#### INFORMATION:
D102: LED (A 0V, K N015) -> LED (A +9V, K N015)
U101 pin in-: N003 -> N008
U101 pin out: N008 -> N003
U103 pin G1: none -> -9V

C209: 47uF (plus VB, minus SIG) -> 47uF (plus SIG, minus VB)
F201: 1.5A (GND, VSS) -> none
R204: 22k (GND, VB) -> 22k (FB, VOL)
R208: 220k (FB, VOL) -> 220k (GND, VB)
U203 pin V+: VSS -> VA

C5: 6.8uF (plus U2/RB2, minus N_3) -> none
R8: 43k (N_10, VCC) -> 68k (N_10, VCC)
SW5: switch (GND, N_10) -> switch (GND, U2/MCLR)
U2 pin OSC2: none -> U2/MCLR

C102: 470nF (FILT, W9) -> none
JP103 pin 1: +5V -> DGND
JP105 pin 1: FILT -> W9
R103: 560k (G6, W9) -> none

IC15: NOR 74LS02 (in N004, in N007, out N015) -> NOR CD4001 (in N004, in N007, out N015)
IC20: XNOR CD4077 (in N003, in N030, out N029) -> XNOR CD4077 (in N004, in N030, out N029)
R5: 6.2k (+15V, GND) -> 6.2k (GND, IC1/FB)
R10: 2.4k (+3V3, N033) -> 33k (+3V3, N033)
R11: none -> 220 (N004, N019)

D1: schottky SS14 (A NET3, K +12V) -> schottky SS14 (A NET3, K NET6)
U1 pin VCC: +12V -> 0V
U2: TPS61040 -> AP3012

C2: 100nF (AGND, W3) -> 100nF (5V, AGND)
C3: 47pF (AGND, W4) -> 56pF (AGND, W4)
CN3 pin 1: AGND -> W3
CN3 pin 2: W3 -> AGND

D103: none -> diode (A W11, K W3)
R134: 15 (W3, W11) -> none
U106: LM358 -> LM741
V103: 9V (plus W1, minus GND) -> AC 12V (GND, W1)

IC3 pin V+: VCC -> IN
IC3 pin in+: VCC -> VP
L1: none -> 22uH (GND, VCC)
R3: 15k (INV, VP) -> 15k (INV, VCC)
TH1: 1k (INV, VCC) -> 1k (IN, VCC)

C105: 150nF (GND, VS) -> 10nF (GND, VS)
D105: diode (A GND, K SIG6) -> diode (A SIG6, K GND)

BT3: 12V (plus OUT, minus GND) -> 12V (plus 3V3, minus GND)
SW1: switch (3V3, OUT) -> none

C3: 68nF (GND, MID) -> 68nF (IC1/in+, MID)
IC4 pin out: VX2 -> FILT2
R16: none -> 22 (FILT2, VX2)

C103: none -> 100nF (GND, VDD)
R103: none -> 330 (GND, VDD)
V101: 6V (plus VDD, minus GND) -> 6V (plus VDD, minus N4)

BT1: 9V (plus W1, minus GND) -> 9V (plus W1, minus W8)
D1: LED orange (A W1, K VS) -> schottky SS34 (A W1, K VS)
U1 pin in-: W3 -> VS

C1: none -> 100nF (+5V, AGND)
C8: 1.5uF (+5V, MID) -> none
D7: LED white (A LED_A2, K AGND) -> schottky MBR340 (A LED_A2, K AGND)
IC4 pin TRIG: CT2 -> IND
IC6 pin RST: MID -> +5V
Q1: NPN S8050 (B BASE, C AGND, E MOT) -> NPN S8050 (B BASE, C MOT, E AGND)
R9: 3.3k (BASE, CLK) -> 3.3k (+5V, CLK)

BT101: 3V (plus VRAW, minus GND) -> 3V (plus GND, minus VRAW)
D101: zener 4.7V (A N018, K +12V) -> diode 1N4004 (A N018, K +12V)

#### PROBLEM TO WORK ON:
Take from the listing every line in which the word "BASE" appears.

#### RESULT:
Q1: NPN S8050 (B BASE, C AGND, E MOT) -> NPN S8050 (B BASE, C MOT, E AGND)
R9: 3.3k (BASE, CLK) -> 3.3k (+5V, CLK)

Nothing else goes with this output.